§ Exercise prompt
Examine the data line by line and report how many lines include the word "calculadora", with no additional output.

§ Exercise data
Segment Open

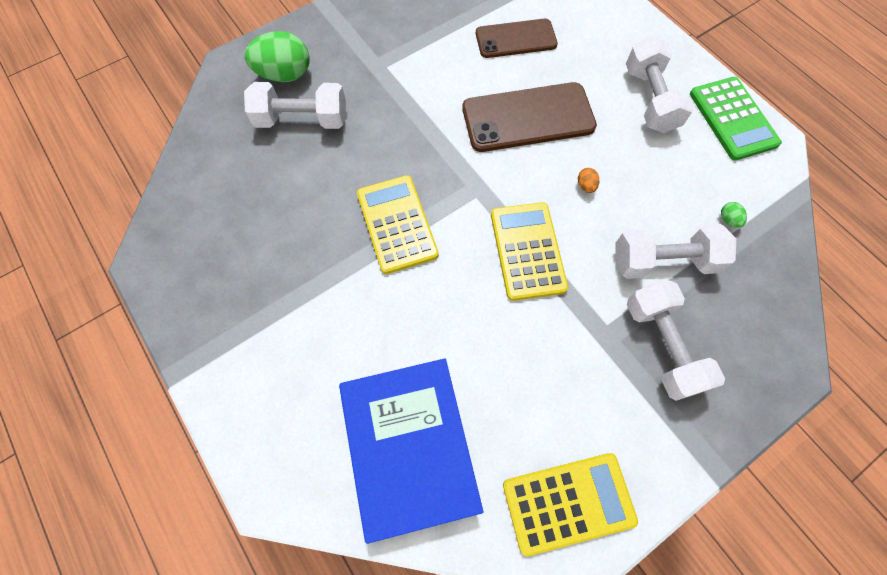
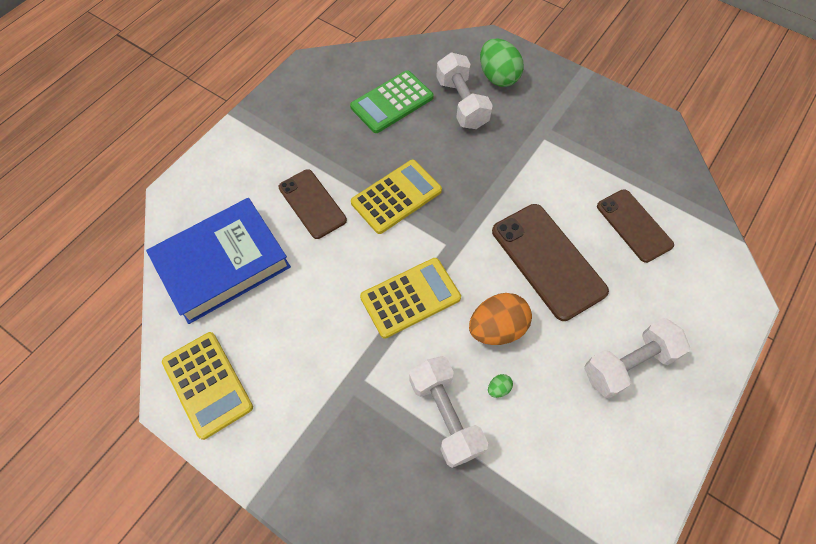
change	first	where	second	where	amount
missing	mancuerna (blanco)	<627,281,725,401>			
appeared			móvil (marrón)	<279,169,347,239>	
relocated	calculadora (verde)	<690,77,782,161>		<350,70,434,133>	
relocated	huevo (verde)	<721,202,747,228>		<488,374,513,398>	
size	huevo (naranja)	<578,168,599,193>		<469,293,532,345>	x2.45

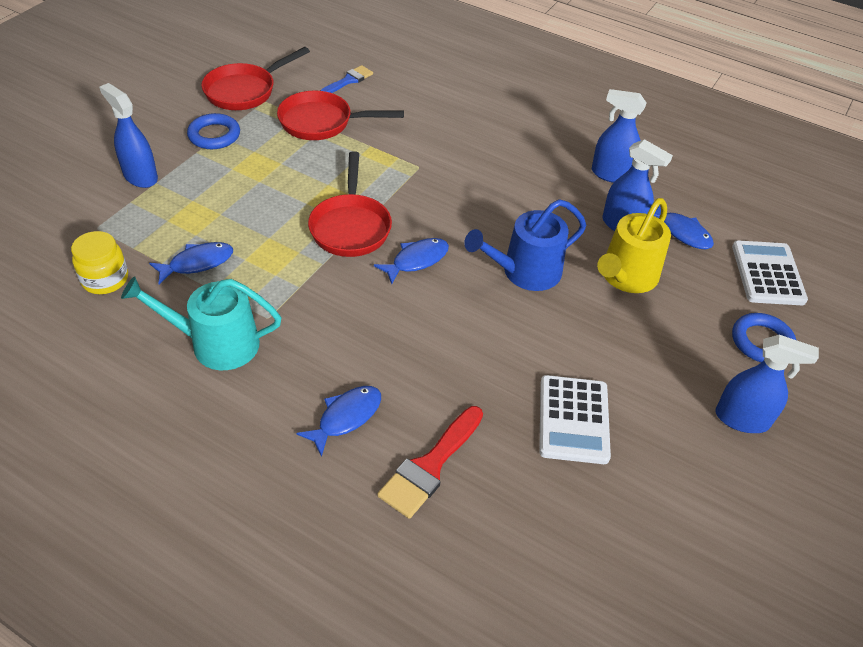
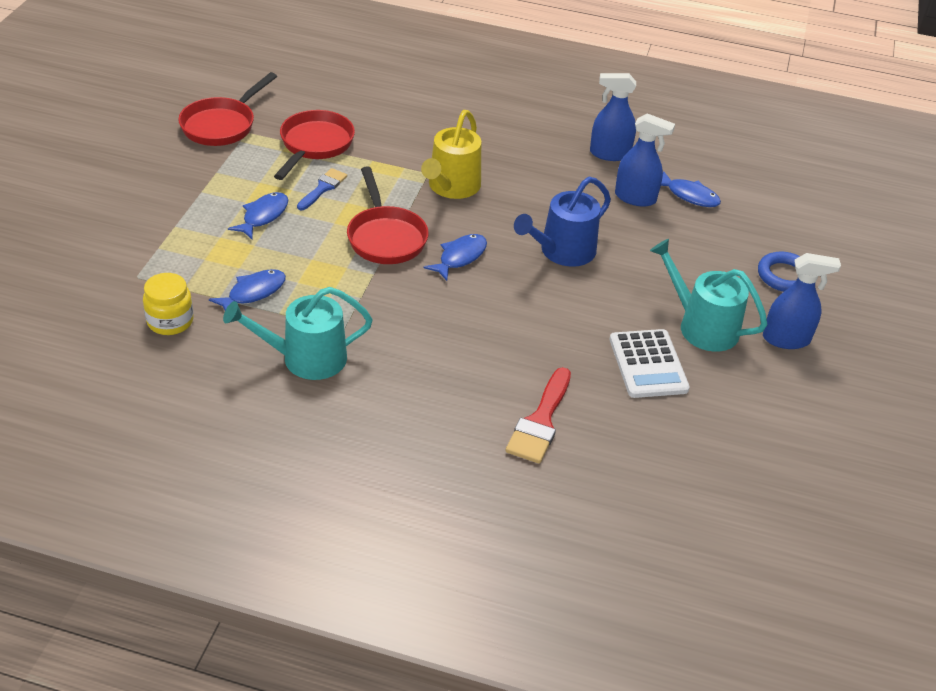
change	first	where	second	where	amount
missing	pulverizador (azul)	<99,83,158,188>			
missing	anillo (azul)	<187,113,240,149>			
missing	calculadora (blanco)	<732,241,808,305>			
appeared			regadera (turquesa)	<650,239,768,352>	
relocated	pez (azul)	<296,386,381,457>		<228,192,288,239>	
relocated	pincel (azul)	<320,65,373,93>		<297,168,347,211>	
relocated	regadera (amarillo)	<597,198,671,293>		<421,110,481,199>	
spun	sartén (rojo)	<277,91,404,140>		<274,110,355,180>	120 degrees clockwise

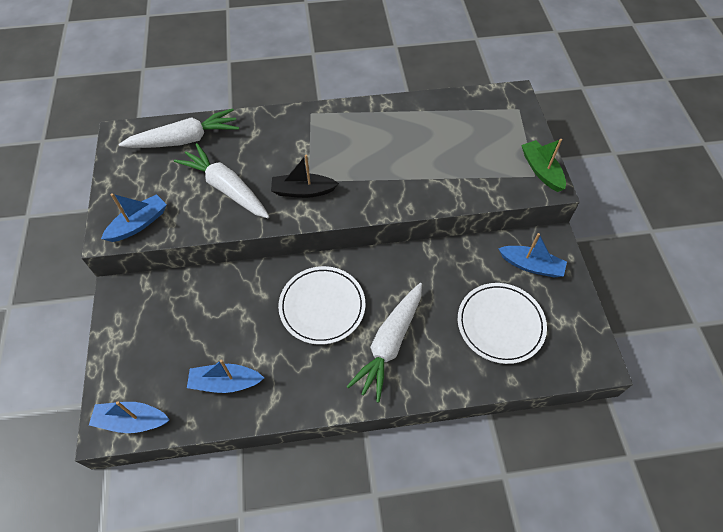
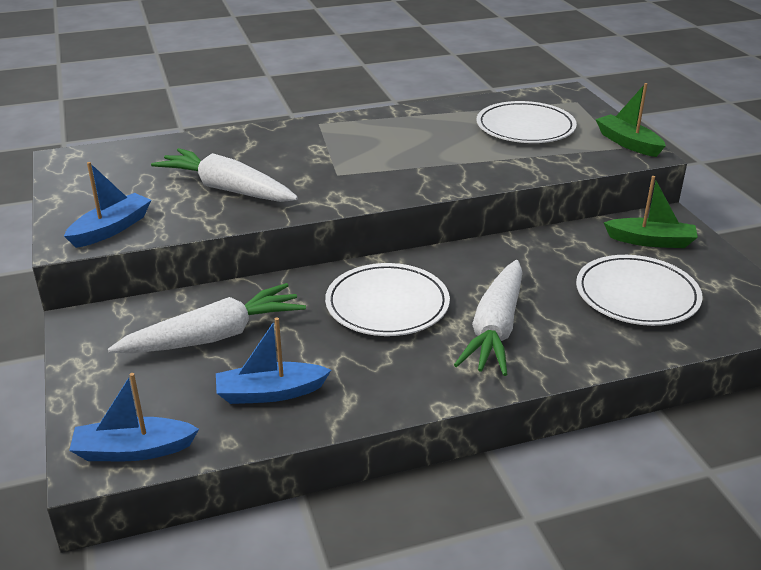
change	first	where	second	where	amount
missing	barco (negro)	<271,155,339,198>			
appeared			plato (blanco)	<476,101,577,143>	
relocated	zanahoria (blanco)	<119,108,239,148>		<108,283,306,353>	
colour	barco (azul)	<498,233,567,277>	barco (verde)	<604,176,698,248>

Segment Closed
Segment Open

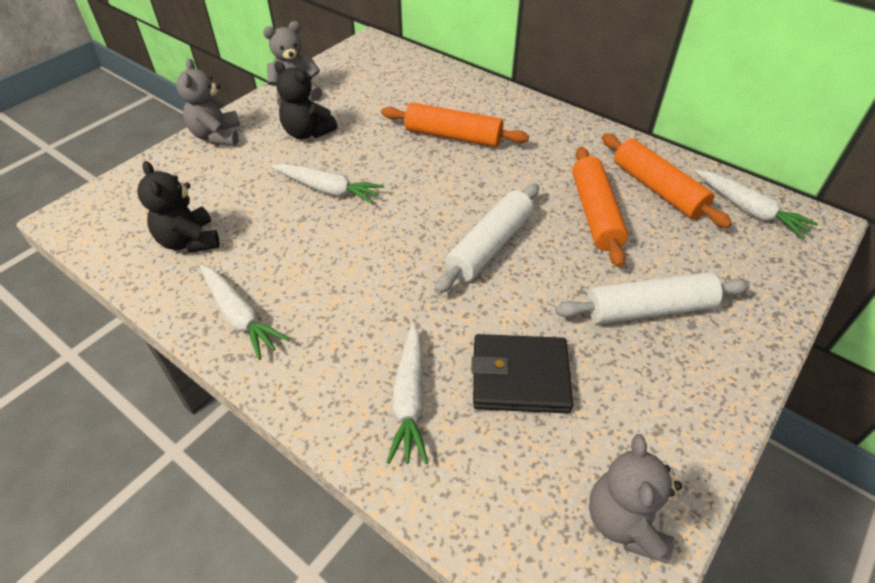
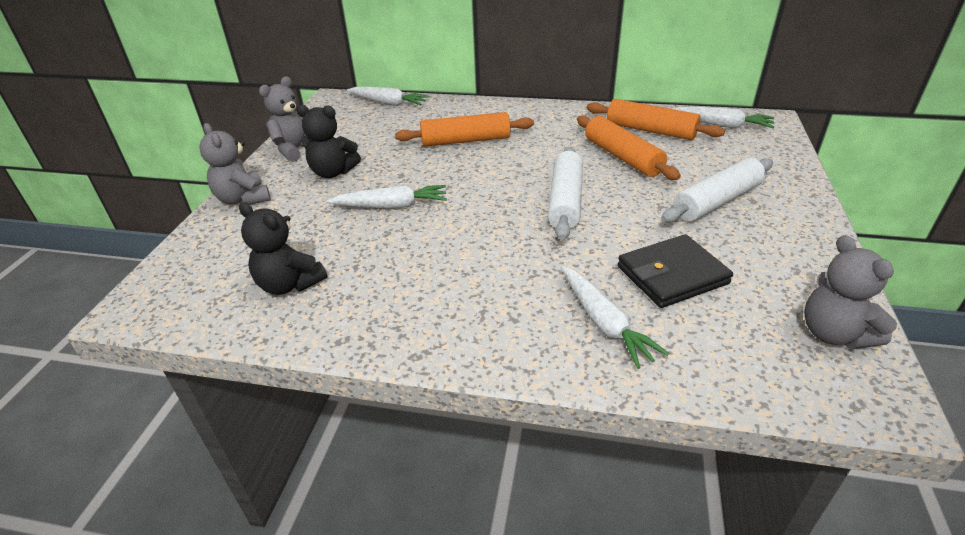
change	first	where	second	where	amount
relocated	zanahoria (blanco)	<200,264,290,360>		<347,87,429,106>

Segment Closed
Segment Open

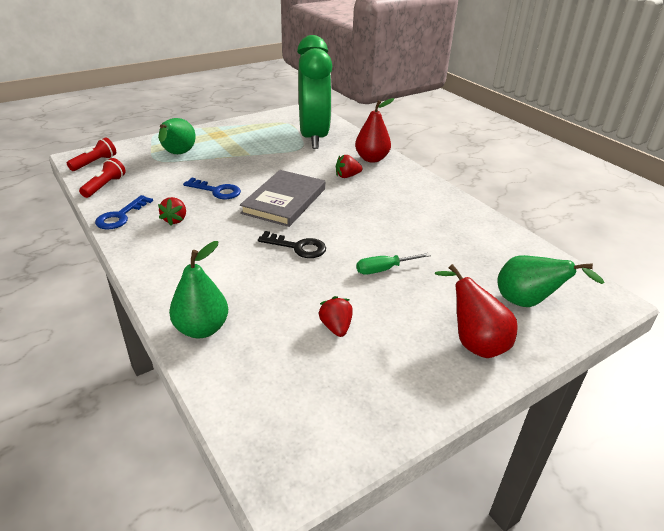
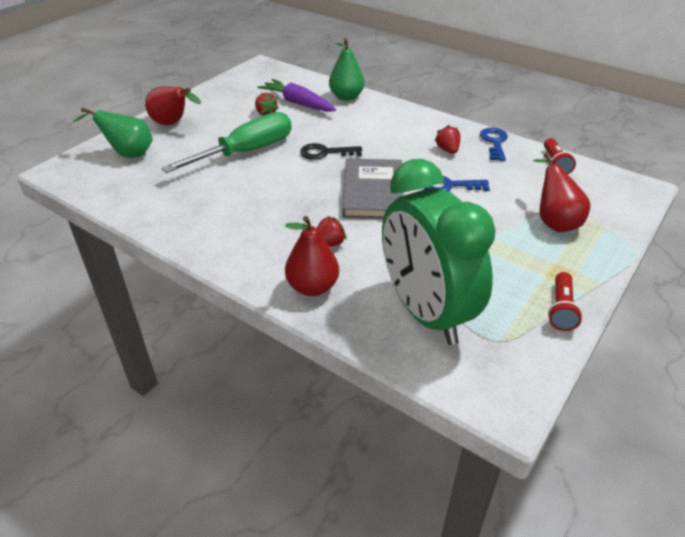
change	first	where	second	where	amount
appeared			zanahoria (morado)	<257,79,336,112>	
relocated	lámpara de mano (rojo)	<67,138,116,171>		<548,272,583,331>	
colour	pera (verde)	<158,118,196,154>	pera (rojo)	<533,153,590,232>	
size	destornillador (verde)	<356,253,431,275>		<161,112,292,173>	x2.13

Segment Closed

§ Solution for this exercise
2